Task details: List every line in the data below that contains the string "kern", matching case exactly.

Task material:
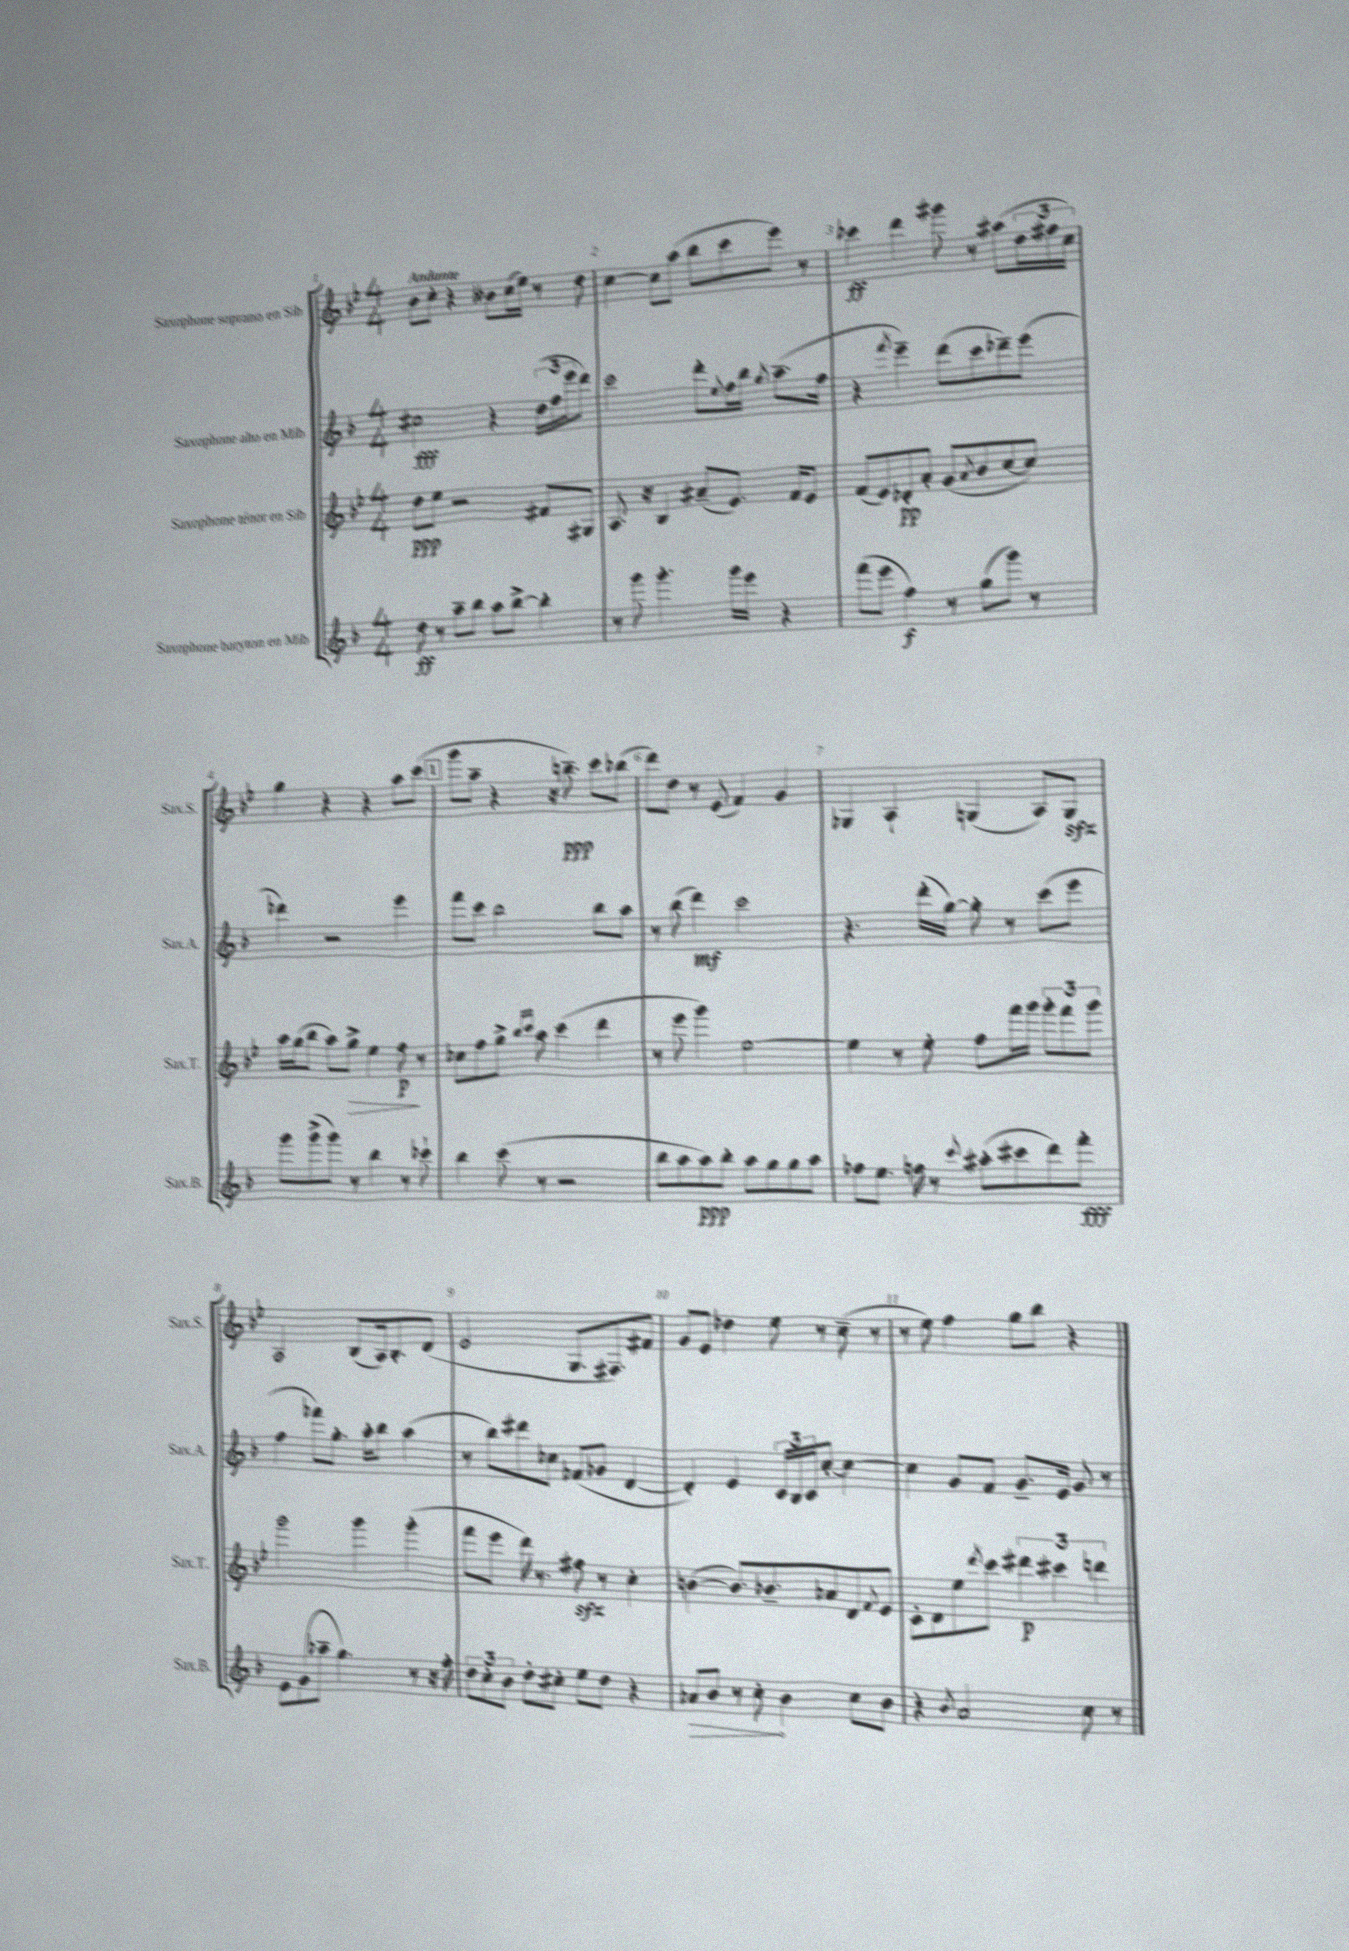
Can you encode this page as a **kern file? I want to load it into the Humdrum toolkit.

**kern	**kern	**kern	**kern
*staff4	*staff3	*staff2	*staff1
*clefG2	*clefG2	*clefG2	*clefG2
*k[b-]	*k[b-e-]	*k[b-]	*k[b-e-]
*M4/4	*M4/4	*M4/4	*M4/4
8dd	8dd	2cc#	8b-
8r	8ee-	.	8cc'
8aa~	2r	.	4r
8bb-	.	.	.
8aa	.	4r	8b--
[8bb-^	.	.	(16cc
.	.	.	16ee-)
4bb-']	8f#	(24dd	8r
.	.	24ff	.
.	.	24eee	.
.	8G#	8ddd)	8dd
=	=	=	=
8r	8.A	2ccc	[4cc
8ggg	.	.	.
.	16r	.	.
4.ggg'	4B-	.	8cc]
.	.	.	(8aa
.	(8a#~	8ddd'	8bb-
.	.	8qqee	.
16ggg	8.e-)	16ff	8ccc
16eee	.	16bb-	.
.	.	8qgg	.
4r	.	(8.aa~	8eee-)
.	16f	.	.
.	8e-	.	8r
.	.	16ff	.
=	=	=	=
(8fff	(8f	4r	4ccc-
8eee	8e-)	.	.
.	.	8qfff	.
4ff)	8d-'	4eee~)	4ddd
.	8a'	.	.
8r	(8g	(8ddd	8ggg#
.	8qa	.	.
(8gg	8b-	8ccc	8r
8ggg)	[8cc	8ddd-~)	(8aa#
8r	8cc])	(8eee	24dd
.	.	.	24ff#
.	.	.	24cc)
=	=	=	=
8ggg	16aa	4ddd-)	4gg
.	(16gg	.	.
(8ggg^	8bb-	.	.
8ggg)	8aa)	2r	4r
8r	8gg^	.	.
4bb-	4ee-	.	4r
8r	8ff	4eee	8aa
8ccc-`	8r	.	(8ccc
=	=	=	=
4bb-	8cc-	8fff	8ggg
.	8ff	8ccc	8aa~
(8ccc	8gg^	2bb-	4r
.	16qqbb-	.	.
.	16qqccc	.	.
8r	8aa	.	.
2r	(4ccc	.	16r
.	.	.	8.bb~)
.	4ddd	8bb-	8ccc
.	.	8aa	(8bb-
=	=	=	=
8bb-	8r	8r	8ddd)
8aa	8eee-	(8bb-	8dd
8aa)	4ggg)	4ddd)	8r
8bb-'	.	.	(8e-
8aa	[2ee-	2ccc	4f)
8gg	.	.	.
8gg	.	.	4g
8aa	.	.	.
=	=	=	=
8ff-	4ee-]	4.r	4G-
8.ee	.	.	.
.	8r	.	4A`
16ff	.	.	.
8r	8ee-'	(16ddd'	.
.	.	[16gg)	.
8qqccc	.	.	.
(8aa#'	8ff	8gg']	(4G
8ccc#	16fff	8r	.
.	16ggg	.	.
8ddd)	12ggg'	(8ccc	8A)
.	12fff	.	.
8fff'	.	8eee	8G
.	12ggg	.	.
=	=	=	=
8e	2ggg	4ff	2A
(8g	.	.	.
8aa-~	.	8fff-)	.
4.gg)	.	8.gg'	.
.	4ggg	.	(8B-
.	.	16aa'	.
.	.	8bb-	16A)
.	.	.	8.B-'
8r	(4ggg'	(4aa	.
16r	.	.	(8d
16ff'	.	.	.
=	=	=	=
12dd	8fff	8r	2e-
12cc'	.	.	.
.	8eee-	8bb-)	.
12b-	.	.	.
8dd'	16ddd)	8ddd#	.
.	8.r	.	.
8cc#'	.	8cc-	.
8ee	8ff#	(8f-	8.G
8dd	8r	8g-	.
.	.	.	8.F#)
4r	4cc'	[4d	.
.	.	.	8f#
=	=	=	=
8a-	([4b	4d'])	8g
8b-	.	.	8e-
8r	8.b])	4e	4dd-
8cc'	.	.	.
.	8.b-~	.	.
4b-	.	24c	8ee-
.	.	24B-	.
.	.	24c	.
.	8a-	[8cc'	8r
8cc	8d	4cc_	(8cc~
.	8qqf	.	.
8b-	8e-	.	8r
=	=	=	=
4r	8c'	4cc]	8r
.	8d	.	8ee-)
8qb-	.	.	.
2a	8ee-	8g	4ff
.	8qddd	.	.
.	8ccc	8f	.
.	6ddd#	8.g~	8gg
.	.	.	8bb-
.	6ccc#	.	.
.	.	16e	.
8cc	.	8g	4r
.	6ddd	.	.
8r	.	8r	.
==	==	==	==
*-	*-	*-	*-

Result of this exercise:
Can you encode this page as a **kern file? I want to load it into the Humdrum toolkit.
**kern	**kern	**kern	**kern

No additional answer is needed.